Set down exactly the lines from the one containing "dining table: (517, 414)" to the final line of the records below, with every picture omitted.
Data extract START
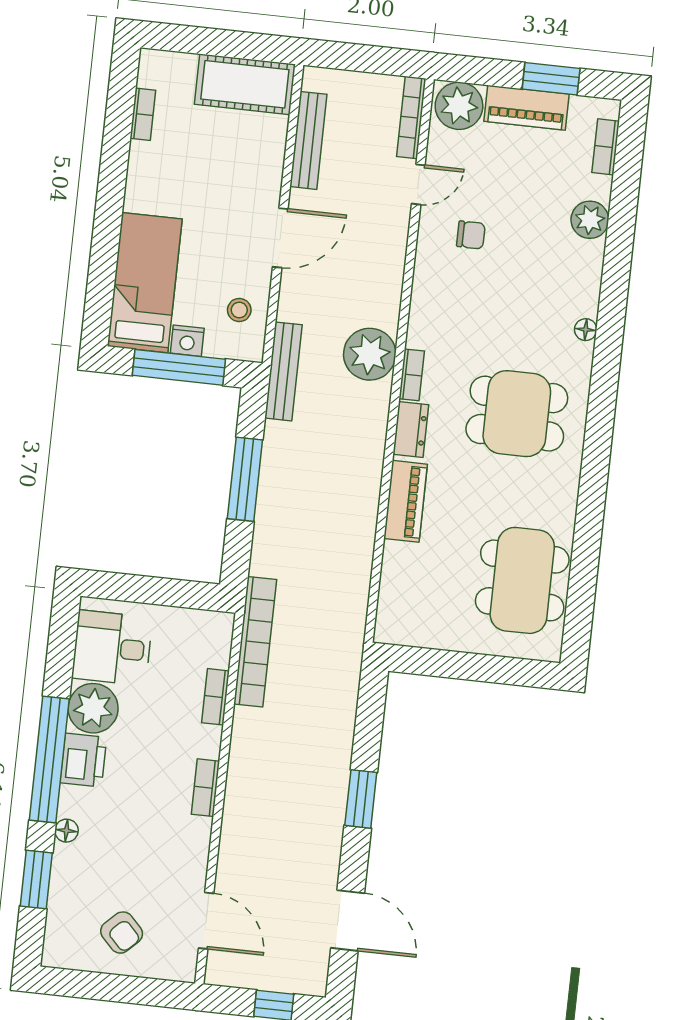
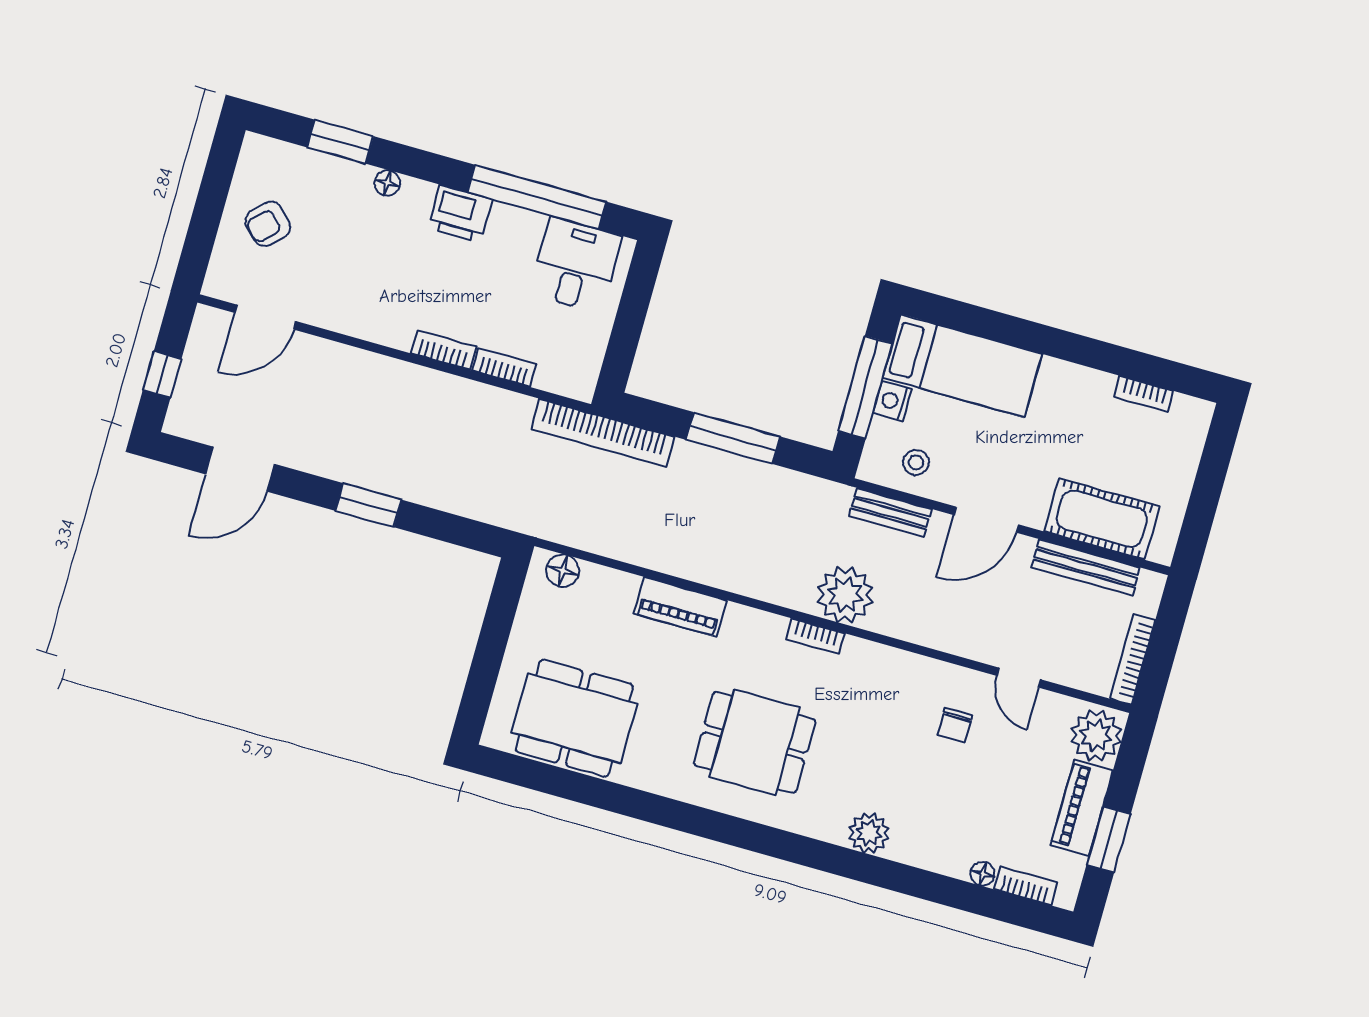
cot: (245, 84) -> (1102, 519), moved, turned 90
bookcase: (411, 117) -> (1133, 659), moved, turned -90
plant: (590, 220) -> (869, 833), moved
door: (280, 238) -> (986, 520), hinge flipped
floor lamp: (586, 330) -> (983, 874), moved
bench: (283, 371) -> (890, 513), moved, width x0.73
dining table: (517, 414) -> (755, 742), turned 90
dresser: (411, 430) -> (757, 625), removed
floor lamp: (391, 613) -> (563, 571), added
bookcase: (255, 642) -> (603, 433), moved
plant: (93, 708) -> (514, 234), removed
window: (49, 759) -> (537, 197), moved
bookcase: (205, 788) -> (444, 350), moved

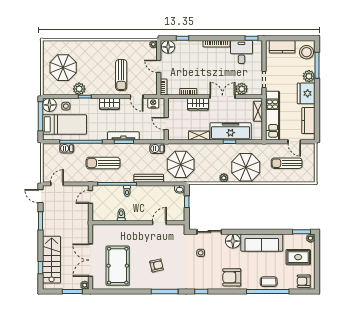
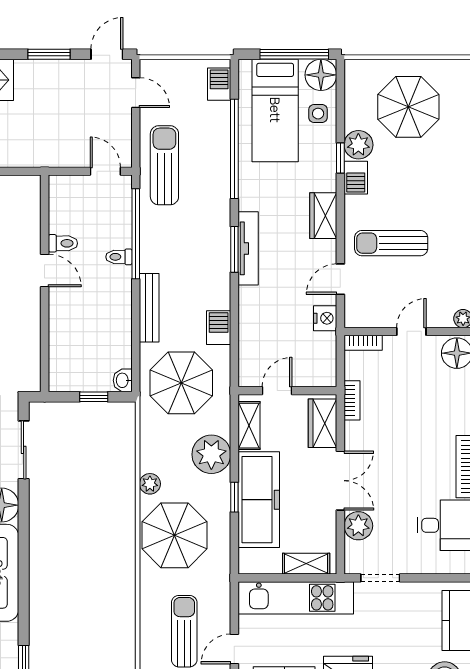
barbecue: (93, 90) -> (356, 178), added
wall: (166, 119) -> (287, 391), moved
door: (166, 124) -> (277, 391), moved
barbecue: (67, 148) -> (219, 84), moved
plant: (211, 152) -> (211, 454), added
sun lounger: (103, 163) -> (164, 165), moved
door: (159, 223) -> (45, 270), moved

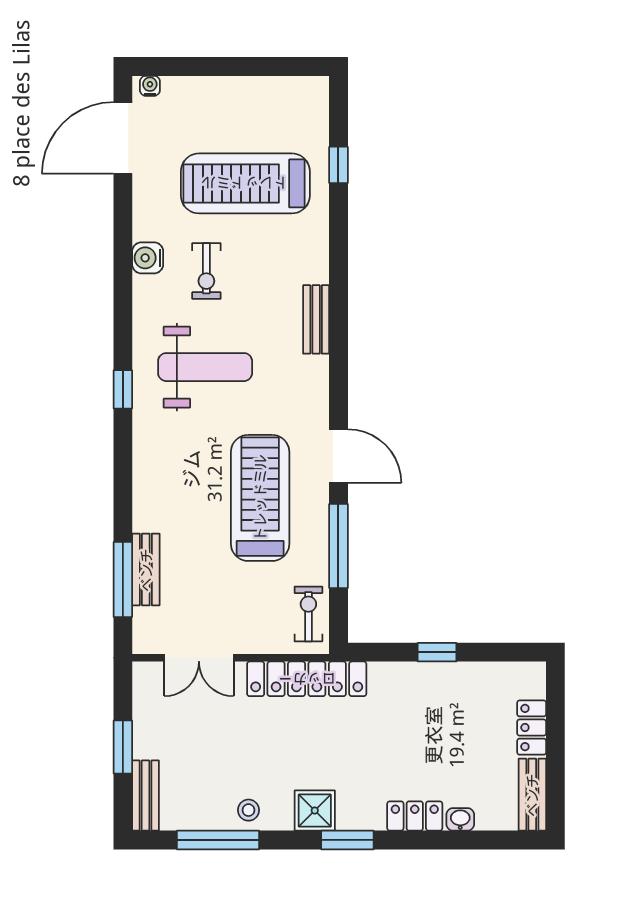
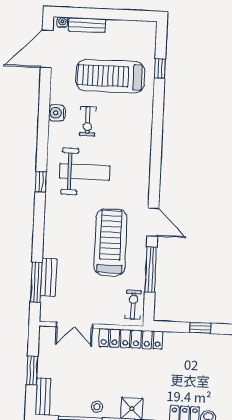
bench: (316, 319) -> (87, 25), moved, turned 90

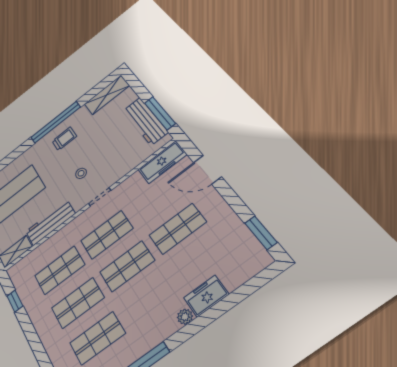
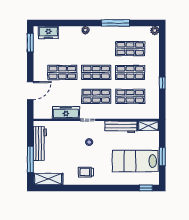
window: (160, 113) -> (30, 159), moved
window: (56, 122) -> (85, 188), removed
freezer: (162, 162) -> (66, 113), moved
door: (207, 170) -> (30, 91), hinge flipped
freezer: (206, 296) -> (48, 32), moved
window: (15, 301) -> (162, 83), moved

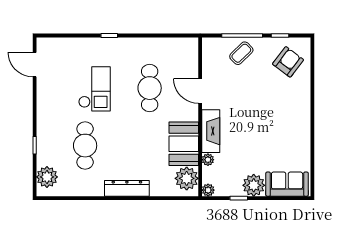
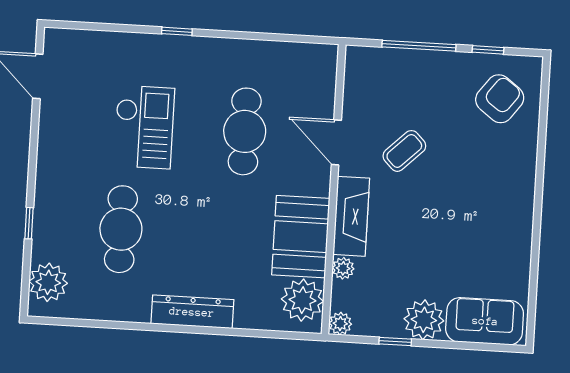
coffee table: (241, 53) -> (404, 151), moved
Data extract END
Task output —
dining table: (517, 414) -> (755, 742), turned 90
dresser: (411, 430) -> (757, 625), removed
floor lamp: (391, 613) -> (563, 571), added
bookcase: (255, 642) -> (603, 433), moved
plant: (93, 708) -> (514, 234), removed
window: (49, 759) -> (537, 197), moved
bookcase: (205, 788) -> (444, 350), moved

barbecue: (93, 90) -> (356, 178), added
wall: (166, 119) -> (287, 391), moved
door: (166, 124) -> (277, 391), moved
barbecue: (67, 148) -> (219, 84), moved
plant: (211, 152) -> (211, 454), added
sun lounger: (103, 163) -> (164, 165), moved
door: (159, 223) -> (45, 270), moved

bench: (316, 319) -> (87, 25), moved, turned 90

window: (160, 113) -> (30, 159), moved
window: (56, 122) -> (85, 188), removed
freezer: (162, 162) -> (66, 113), moved
door: (207, 170) -> (30, 91), hinge flipped
freezer: (206, 296) -> (48, 32), moved
window: (15, 301) -> (162, 83), moved

coffee table: (241, 53) -> (404, 151), moved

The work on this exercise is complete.